**PROBLEM DETAILS:** Only the lines from the start of the data below through the line that contains "cyan triangle: (39, 43) -> (31, 98), moved" are to be copied, exactly and without pictures.

**GIVEN DATA:**

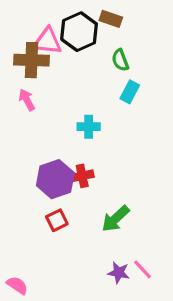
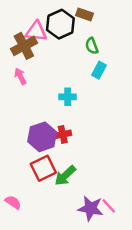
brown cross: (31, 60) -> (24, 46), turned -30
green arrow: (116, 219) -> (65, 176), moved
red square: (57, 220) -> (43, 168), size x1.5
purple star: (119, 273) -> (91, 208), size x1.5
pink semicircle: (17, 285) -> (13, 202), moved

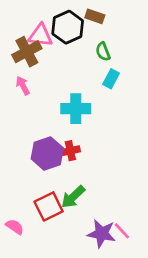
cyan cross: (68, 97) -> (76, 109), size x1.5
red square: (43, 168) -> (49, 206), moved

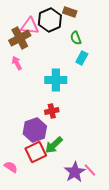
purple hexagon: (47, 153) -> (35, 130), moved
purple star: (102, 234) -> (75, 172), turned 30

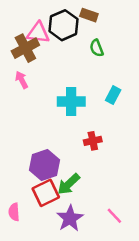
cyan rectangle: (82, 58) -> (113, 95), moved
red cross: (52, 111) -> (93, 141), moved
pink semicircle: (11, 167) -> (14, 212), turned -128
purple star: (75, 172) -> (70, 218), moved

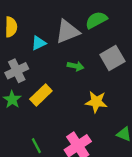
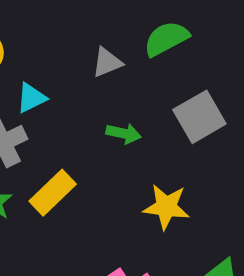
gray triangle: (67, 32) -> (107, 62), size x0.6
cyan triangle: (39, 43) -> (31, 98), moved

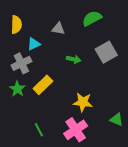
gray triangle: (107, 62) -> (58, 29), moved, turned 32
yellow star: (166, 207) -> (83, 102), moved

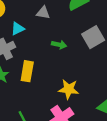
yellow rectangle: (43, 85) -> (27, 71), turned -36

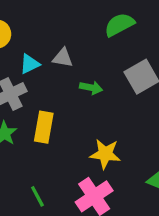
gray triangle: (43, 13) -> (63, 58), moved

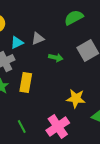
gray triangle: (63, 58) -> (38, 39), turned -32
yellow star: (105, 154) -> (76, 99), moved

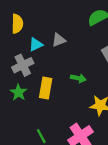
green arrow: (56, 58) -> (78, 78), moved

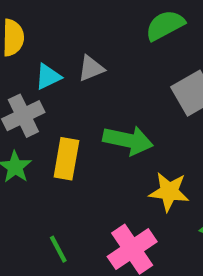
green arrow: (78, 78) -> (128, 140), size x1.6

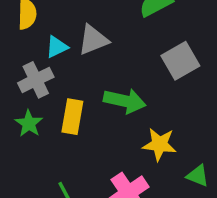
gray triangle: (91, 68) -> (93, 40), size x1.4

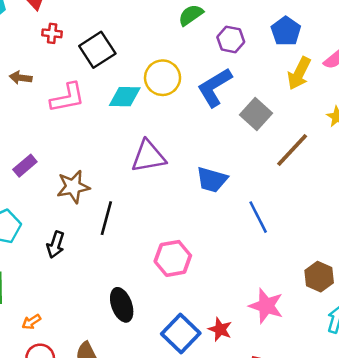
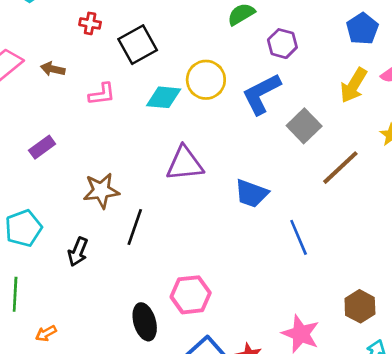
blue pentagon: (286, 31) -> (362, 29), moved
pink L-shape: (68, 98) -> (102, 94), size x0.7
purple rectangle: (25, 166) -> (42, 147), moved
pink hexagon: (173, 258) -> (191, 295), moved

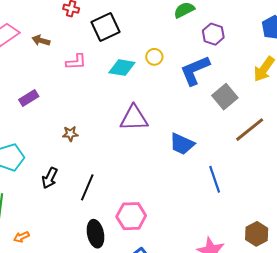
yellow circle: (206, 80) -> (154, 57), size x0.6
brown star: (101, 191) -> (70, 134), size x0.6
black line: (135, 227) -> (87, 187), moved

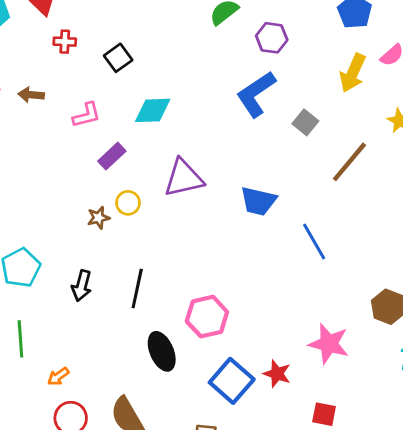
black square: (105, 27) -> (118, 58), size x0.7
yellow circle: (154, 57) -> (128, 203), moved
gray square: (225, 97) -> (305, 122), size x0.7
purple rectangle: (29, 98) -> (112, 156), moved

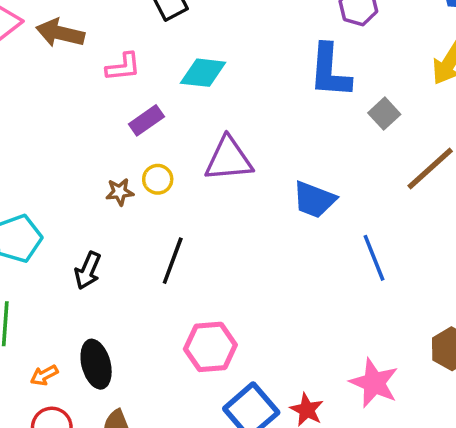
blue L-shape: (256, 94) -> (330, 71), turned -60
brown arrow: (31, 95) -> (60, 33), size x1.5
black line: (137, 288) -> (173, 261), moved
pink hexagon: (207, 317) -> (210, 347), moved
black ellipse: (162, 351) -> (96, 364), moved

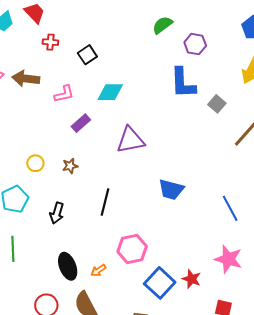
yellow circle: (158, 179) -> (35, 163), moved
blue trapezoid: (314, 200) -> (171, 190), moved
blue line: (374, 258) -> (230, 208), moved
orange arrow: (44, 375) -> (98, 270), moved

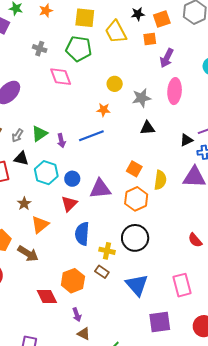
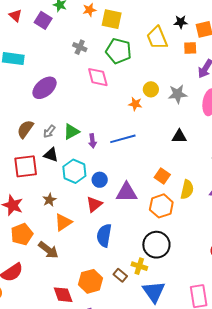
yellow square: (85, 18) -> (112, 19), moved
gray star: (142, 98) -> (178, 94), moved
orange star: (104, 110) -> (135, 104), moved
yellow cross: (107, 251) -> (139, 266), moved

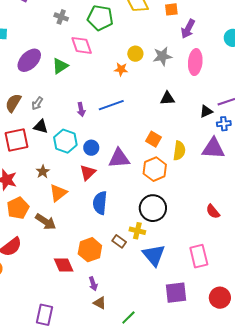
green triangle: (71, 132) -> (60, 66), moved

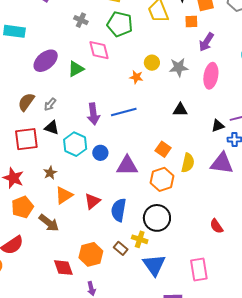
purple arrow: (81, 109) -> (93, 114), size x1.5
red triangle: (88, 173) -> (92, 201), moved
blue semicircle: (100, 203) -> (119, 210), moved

**ANSWER TO THIS EXERCISE:**
brown cross: (31, 60) -> (24, 46), turned -30
green arrow: (116, 219) -> (65, 176), moved
red square: (57, 220) -> (43, 168), size x1.5
purple star: (119, 273) -> (91, 208), size x1.5
pink semicircle: (17, 285) -> (13, 202), moved

cyan cross: (68, 97) -> (76, 109), size x1.5
red square: (43, 168) -> (49, 206), moved

purple hexagon: (47, 153) -> (35, 130), moved
purple star: (102, 234) -> (75, 172), turned 30

cyan rectangle: (82, 58) -> (113, 95), moved
red cross: (52, 111) -> (93, 141), moved
pink semicircle: (11, 167) -> (14, 212), turned -128
purple star: (75, 172) -> (70, 218), moved

gray triangle: (67, 32) -> (107, 62), size x0.6
cyan triangle: (39, 43) -> (31, 98), moved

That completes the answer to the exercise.